**DATA SUPPLIED**
----

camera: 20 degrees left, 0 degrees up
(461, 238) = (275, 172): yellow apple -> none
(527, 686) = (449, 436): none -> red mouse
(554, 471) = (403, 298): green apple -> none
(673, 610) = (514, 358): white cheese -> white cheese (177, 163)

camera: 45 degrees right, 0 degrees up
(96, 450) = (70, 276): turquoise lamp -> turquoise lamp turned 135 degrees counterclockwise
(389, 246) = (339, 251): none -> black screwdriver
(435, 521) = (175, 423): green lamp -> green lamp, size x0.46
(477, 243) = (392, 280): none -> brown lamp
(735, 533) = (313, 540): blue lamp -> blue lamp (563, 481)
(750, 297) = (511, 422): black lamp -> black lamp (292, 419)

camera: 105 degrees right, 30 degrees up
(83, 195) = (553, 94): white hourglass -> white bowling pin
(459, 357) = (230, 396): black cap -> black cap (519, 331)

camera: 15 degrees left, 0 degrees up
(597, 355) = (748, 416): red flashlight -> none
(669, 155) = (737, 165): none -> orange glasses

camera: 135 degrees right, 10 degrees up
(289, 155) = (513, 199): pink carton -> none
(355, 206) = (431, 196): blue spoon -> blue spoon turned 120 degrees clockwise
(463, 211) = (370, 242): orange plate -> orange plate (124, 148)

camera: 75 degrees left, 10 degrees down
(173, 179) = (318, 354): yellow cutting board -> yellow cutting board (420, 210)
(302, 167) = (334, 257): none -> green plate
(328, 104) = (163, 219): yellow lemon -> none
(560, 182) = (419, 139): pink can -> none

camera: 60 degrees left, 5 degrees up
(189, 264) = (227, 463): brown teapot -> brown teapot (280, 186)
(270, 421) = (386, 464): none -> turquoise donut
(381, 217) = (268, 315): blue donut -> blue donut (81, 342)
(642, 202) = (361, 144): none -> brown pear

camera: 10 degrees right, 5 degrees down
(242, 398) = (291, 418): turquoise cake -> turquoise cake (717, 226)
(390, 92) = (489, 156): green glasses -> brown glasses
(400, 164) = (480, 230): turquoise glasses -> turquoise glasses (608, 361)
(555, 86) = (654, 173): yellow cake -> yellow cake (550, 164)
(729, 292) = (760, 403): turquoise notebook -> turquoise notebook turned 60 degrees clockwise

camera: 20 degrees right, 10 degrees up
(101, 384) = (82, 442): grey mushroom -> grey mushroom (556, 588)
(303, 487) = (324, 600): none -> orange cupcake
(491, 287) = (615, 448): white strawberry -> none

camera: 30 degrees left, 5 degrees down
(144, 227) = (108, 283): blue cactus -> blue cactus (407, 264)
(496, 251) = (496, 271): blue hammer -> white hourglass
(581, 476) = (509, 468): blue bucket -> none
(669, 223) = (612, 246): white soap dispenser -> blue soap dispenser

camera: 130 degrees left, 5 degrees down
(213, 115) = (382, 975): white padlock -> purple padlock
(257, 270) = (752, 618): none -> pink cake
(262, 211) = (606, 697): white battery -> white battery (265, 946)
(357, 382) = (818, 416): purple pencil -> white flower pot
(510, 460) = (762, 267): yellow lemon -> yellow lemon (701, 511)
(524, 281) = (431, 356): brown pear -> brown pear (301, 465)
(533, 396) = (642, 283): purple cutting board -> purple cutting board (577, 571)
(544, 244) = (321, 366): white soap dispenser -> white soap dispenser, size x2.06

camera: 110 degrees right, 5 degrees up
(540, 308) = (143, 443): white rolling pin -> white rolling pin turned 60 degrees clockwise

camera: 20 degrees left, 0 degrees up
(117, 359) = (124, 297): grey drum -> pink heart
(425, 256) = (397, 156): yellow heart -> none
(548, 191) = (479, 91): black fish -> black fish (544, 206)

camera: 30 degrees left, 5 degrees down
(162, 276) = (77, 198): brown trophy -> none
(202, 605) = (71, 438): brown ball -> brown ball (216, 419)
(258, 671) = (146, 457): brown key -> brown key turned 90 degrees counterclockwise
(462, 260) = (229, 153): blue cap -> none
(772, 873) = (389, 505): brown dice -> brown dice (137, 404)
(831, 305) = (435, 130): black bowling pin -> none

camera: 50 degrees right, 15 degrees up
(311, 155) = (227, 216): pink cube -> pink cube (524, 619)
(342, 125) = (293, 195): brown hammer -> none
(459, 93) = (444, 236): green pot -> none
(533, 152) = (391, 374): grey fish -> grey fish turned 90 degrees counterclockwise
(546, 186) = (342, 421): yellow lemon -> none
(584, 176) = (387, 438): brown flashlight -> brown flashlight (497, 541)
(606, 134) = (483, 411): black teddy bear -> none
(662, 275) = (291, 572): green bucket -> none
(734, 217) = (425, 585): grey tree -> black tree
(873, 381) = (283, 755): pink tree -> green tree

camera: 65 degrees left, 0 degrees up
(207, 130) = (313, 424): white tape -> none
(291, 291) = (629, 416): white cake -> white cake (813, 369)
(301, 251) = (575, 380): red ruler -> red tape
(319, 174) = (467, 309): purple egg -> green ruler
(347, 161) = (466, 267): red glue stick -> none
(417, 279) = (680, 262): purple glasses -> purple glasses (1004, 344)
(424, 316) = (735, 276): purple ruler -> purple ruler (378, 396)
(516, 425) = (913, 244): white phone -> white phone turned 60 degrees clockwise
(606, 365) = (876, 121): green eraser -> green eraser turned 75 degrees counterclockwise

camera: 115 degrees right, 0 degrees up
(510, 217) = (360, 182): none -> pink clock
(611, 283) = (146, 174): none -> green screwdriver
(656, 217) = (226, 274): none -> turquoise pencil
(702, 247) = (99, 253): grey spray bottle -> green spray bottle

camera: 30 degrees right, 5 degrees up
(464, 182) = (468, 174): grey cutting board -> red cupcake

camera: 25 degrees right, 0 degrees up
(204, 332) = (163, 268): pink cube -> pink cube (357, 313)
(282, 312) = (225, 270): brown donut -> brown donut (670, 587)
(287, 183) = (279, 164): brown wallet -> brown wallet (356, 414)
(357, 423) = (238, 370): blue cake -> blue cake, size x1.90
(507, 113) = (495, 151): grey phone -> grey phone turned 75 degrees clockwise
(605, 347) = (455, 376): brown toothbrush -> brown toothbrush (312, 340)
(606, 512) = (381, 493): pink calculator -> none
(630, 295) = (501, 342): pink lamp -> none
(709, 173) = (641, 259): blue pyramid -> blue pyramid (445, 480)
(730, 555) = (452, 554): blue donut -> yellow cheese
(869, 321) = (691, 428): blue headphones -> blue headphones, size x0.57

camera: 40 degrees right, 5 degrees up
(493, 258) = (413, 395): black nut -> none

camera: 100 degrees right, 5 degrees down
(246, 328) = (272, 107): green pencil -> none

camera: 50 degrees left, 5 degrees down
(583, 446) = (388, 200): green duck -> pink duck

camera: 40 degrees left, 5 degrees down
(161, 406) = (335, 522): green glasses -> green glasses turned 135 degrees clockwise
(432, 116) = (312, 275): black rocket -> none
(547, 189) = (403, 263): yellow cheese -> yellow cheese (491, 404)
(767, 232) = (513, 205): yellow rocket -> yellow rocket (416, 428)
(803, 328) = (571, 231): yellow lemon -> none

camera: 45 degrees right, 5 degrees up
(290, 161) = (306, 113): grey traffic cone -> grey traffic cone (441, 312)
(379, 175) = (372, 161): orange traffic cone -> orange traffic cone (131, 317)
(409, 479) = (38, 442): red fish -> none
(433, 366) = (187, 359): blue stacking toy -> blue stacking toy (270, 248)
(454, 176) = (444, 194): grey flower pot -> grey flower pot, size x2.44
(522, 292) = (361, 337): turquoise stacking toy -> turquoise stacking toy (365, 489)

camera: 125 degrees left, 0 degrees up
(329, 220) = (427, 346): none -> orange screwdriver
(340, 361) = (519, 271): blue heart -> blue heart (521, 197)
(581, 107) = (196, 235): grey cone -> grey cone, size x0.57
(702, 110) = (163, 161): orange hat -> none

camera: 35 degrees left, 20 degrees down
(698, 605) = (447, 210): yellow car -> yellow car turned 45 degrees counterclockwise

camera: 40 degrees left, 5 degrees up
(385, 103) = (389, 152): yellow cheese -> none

----

**WORK TASK**
Looking at the entries above, can you reproduce exactly the lines from the one that holds "camera: 115 degrees right, 0 degrees up" through the one that holds "(630, 295) = (501, 342): pink lamp -> none", and only those?

**RESULT FOR THIS TASK**
camera: 115 degrees right, 0 degrees up
(510, 217) = (360, 182): none -> pink clock
(611, 283) = (146, 174): none -> green screwdriver
(656, 217) = (226, 274): none -> turquoise pencil
(702, 247) = (99, 253): grey spray bottle -> green spray bottle

camera: 30 degrees right, 5 degrees up
(464, 182) = (468, 174): grey cutting board -> red cupcake

camera: 25 degrees right, 0 degrees up
(204, 332) = (163, 268): pink cube -> pink cube (357, 313)
(282, 312) = (225, 270): brown donut -> brown donut (670, 587)
(287, 183) = (279, 164): brown wallet -> brown wallet (356, 414)
(357, 423) = (238, 370): blue cake -> blue cake, size x1.90
(507, 113) = (495, 151): grey phone -> grey phone turned 75 degrees clockwise
(605, 347) = (455, 376): brown toothbrush -> brown toothbrush (312, 340)
(606, 512) = (381, 493): pink calculator -> none
(630, 295) = (501, 342): pink lamp -> none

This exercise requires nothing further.